> EXERCISE INPUTS
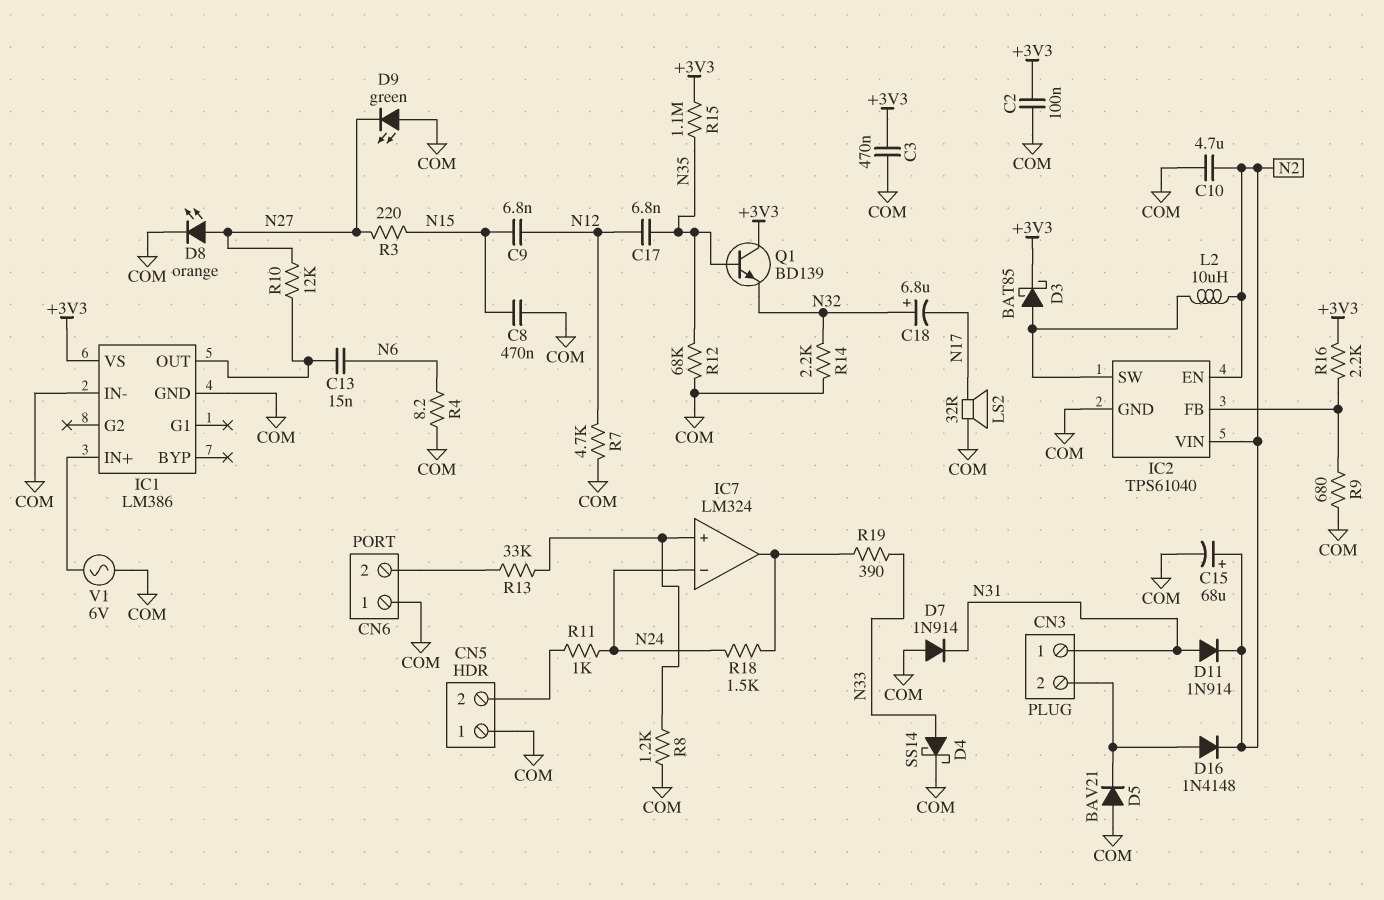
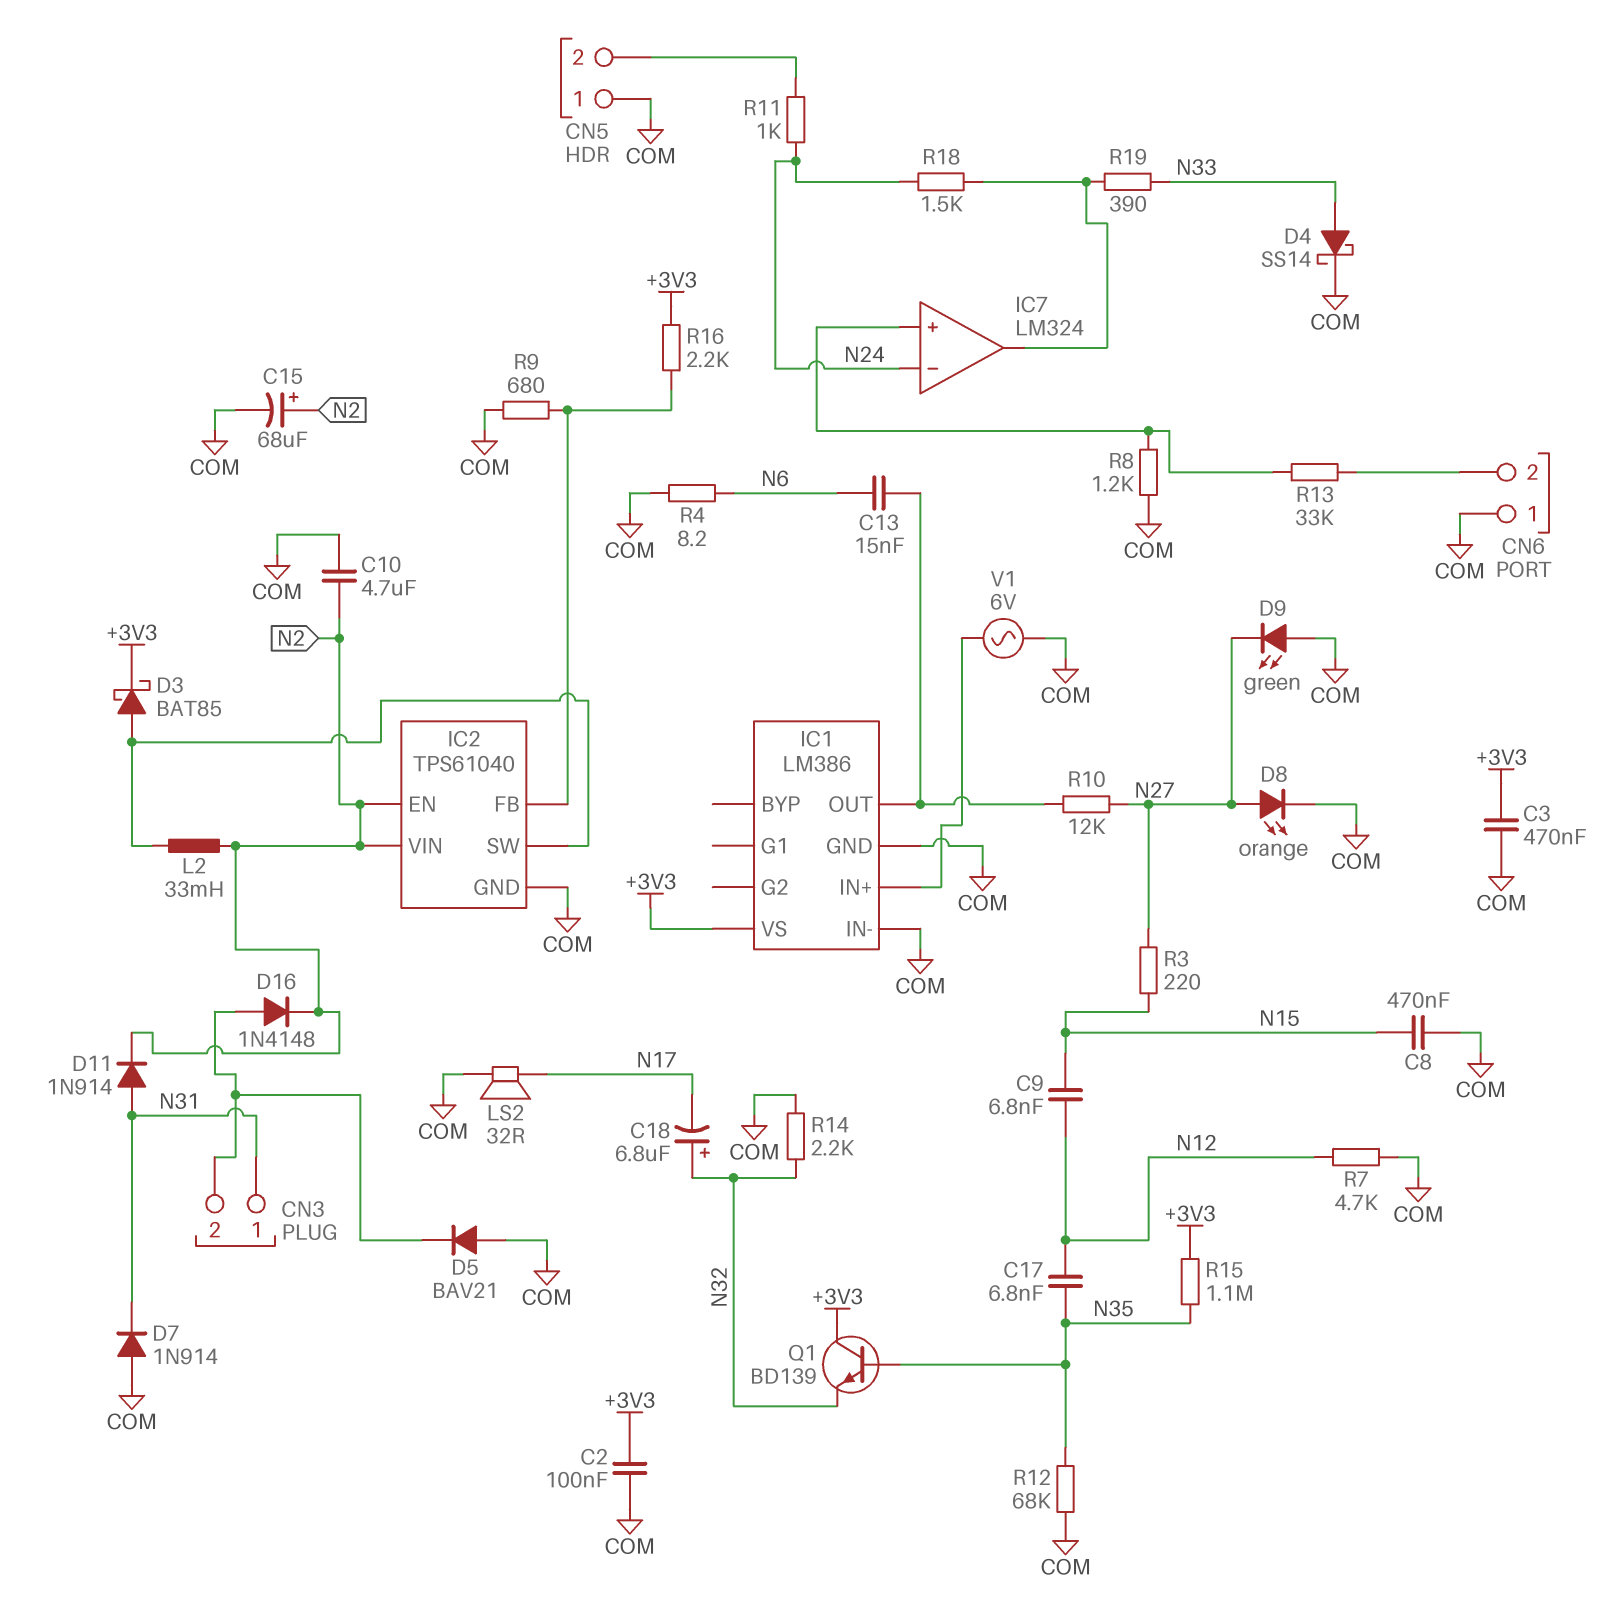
L2: 10uH (IC2/SW, N2) -> 33mH (IC2/SW, N2)

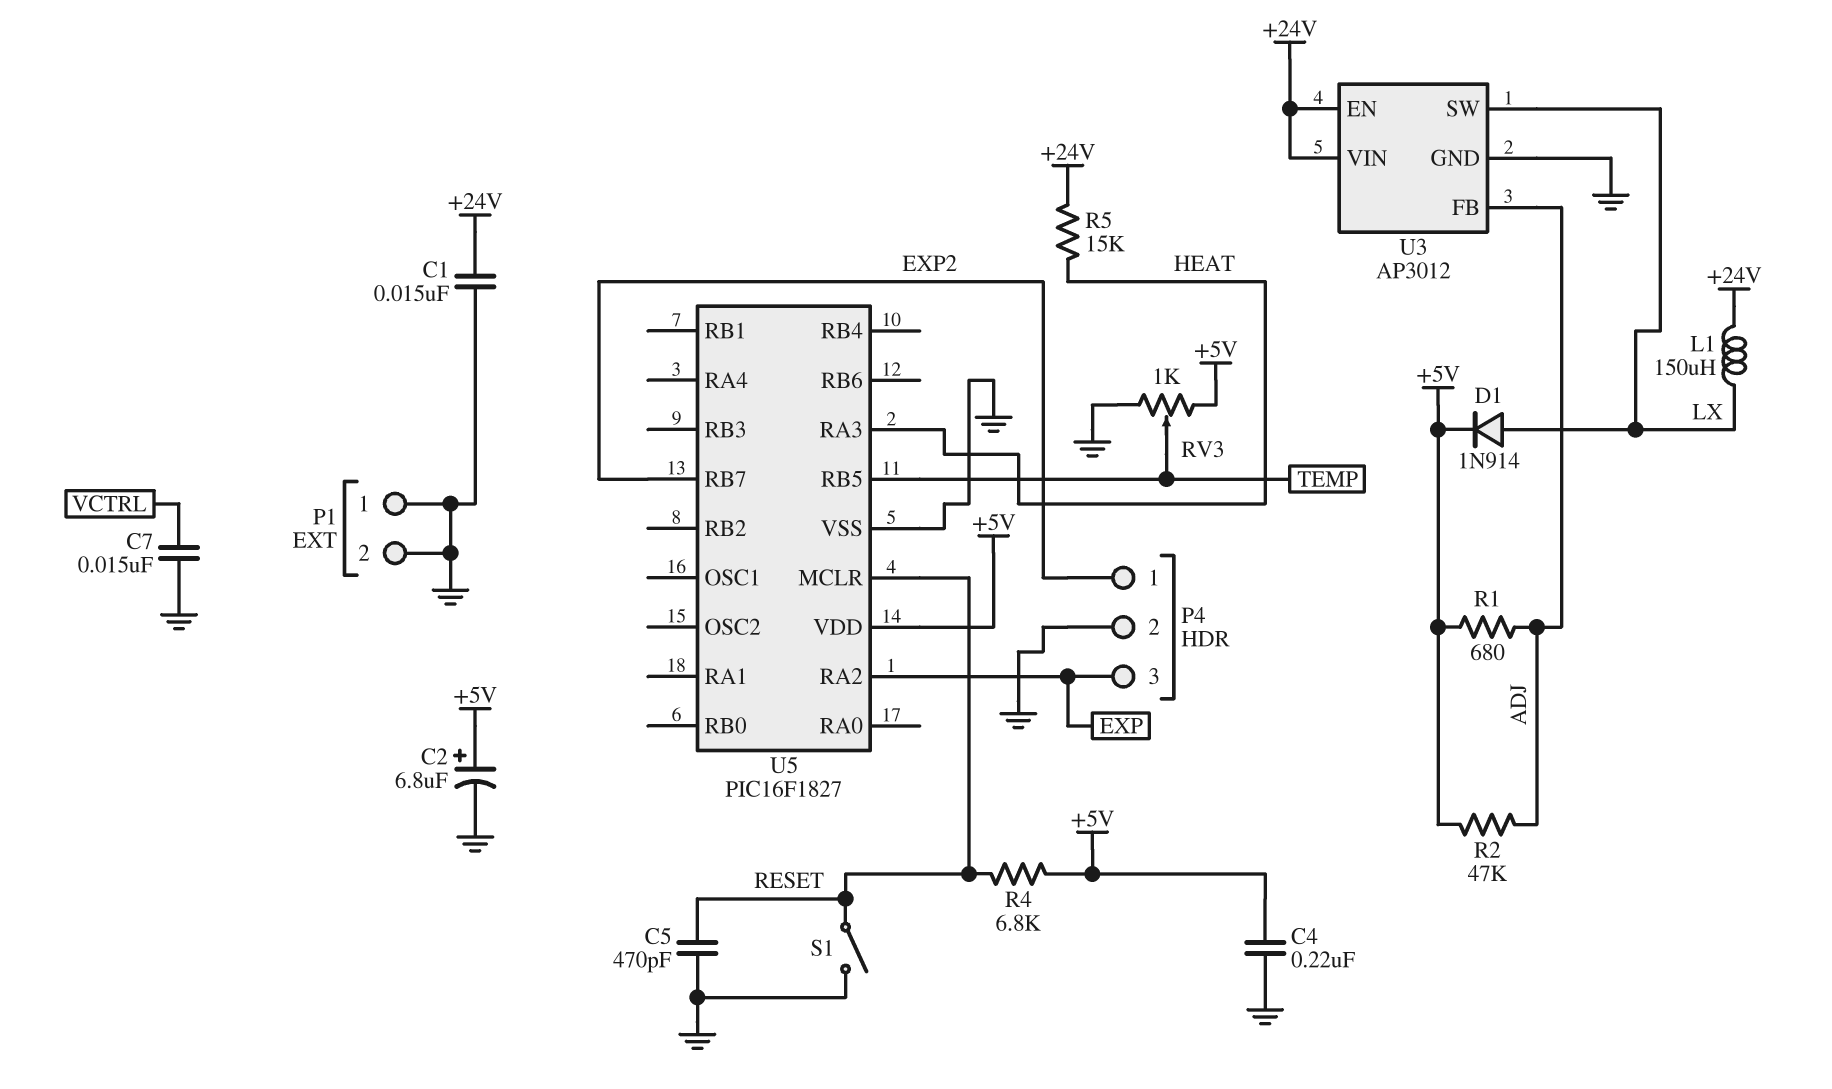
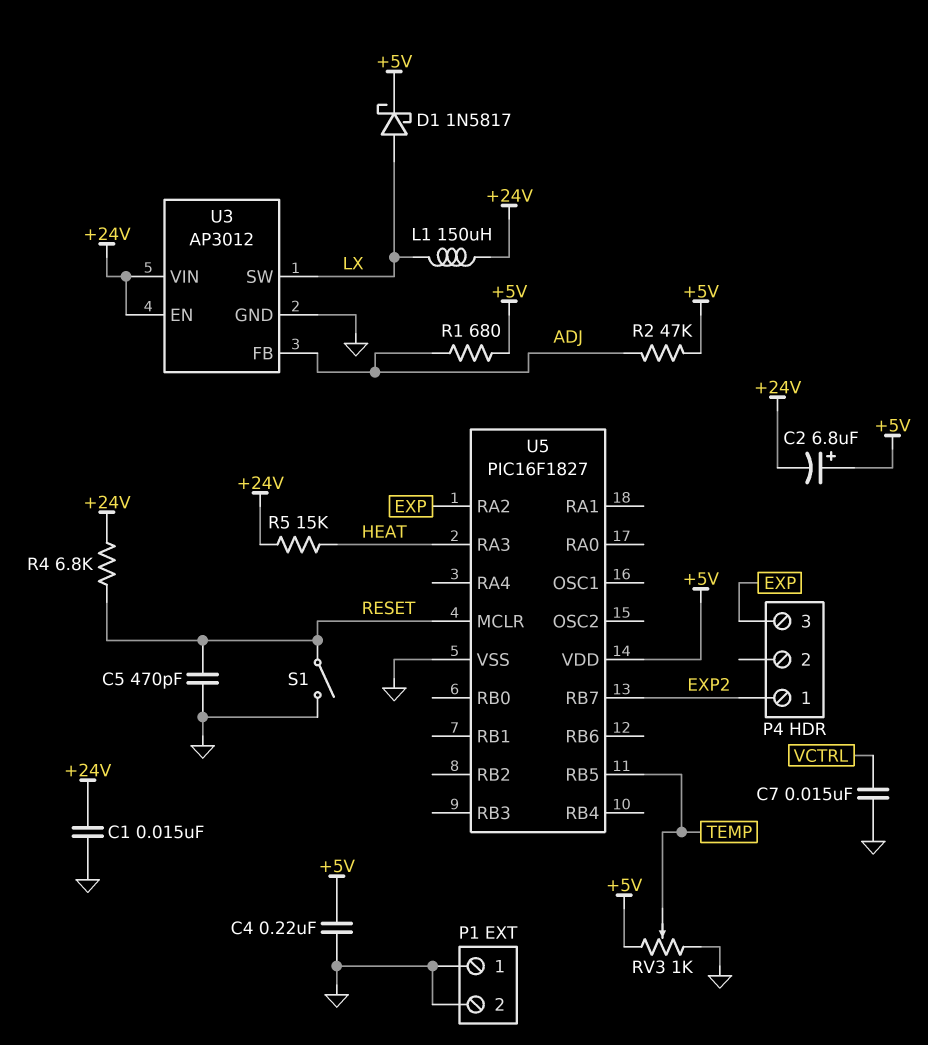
C2: 6.8uF (plus +5V, minus GND) -> 6.8uF (plus +5V, minus +24V)
D1: diode 1N914 (A LX, K +5V) -> schottky 1N5817 (A LX, K +5V)
P4 pin 2: GND -> none
R4: 6.8k (+5V, RESET) -> 6.8k (+24V, RESET)

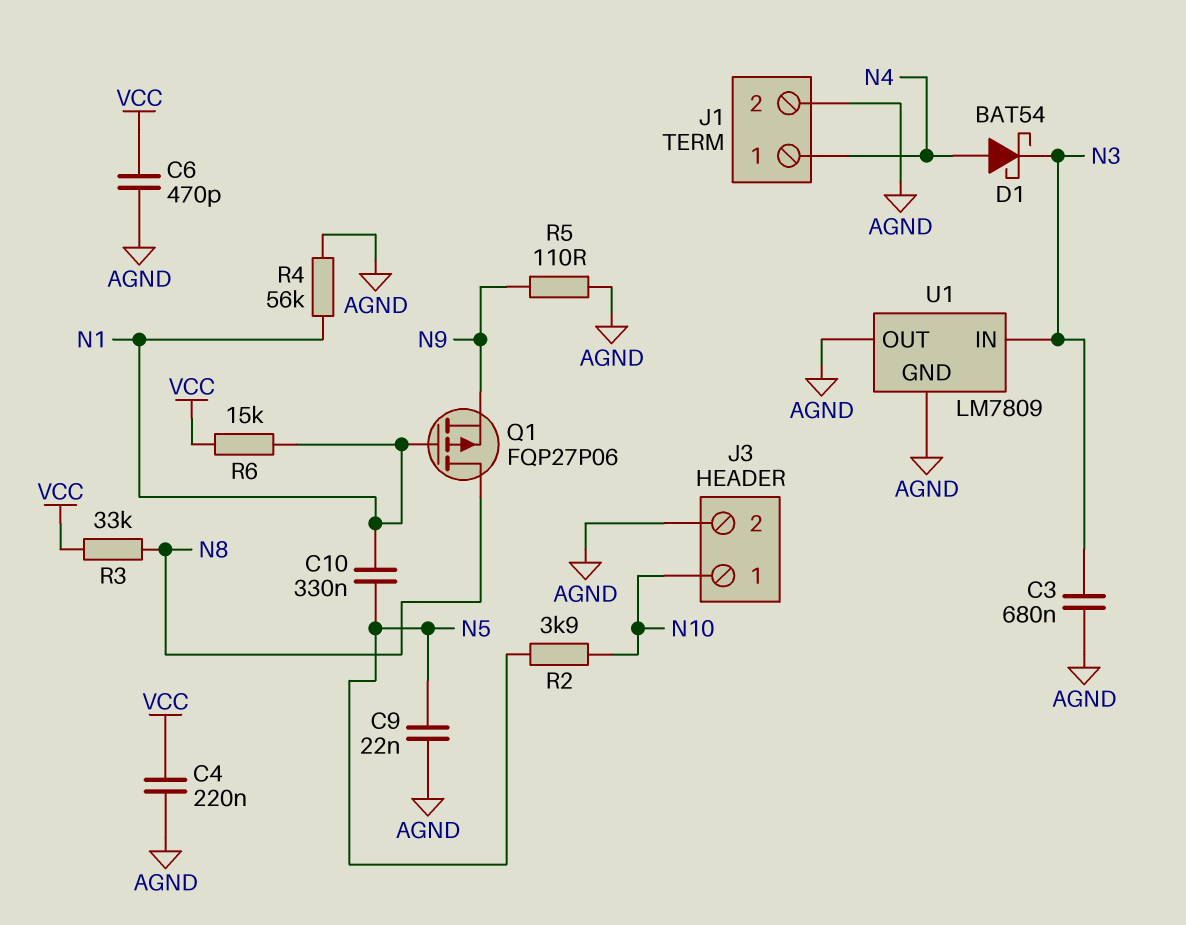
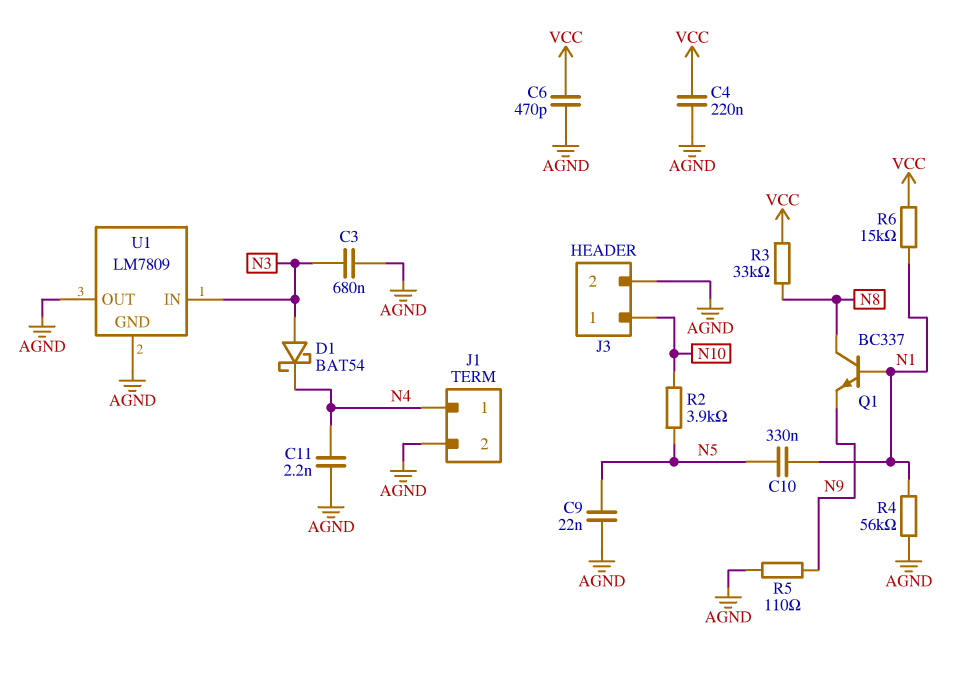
C11: none -> 2.2nF (AGND, N4)
D1: schottky BAT54 (A N4, K N3) -> schottky BAT54 (A N3, K N4)
Q1: PMOS FQP27P06 (G N1, D N8, S N9) -> NPN BC337 (B N1, C N8, E N9)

> WHAT YOU HAVE TO DO
Instructions for the listing above: set down every entry exactly and drop any image.

> RESULT OF THIS EXERCISE
L2: 10uH (IC2/SW, N2) -> 33mH (IC2/SW, N2)

C2: 6.8uF (plus +5V, minus GND) -> 6.8uF (plus +5V, minus +24V)
D1: diode 1N914 (A LX, K +5V) -> schottky 1N5817 (A LX, K +5V)
P4 pin 2: GND -> none
R4: 6.8k (+5V, RESET) -> 6.8k (+24V, RESET)

C11: none -> 2.2nF (AGND, N4)
D1: schottky BAT54 (A N4, K N3) -> schottky BAT54 (A N3, K N4)
Q1: PMOS FQP27P06 (G N1, D N8, S N9) -> NPN BC337 (B N1, C N8, E N9)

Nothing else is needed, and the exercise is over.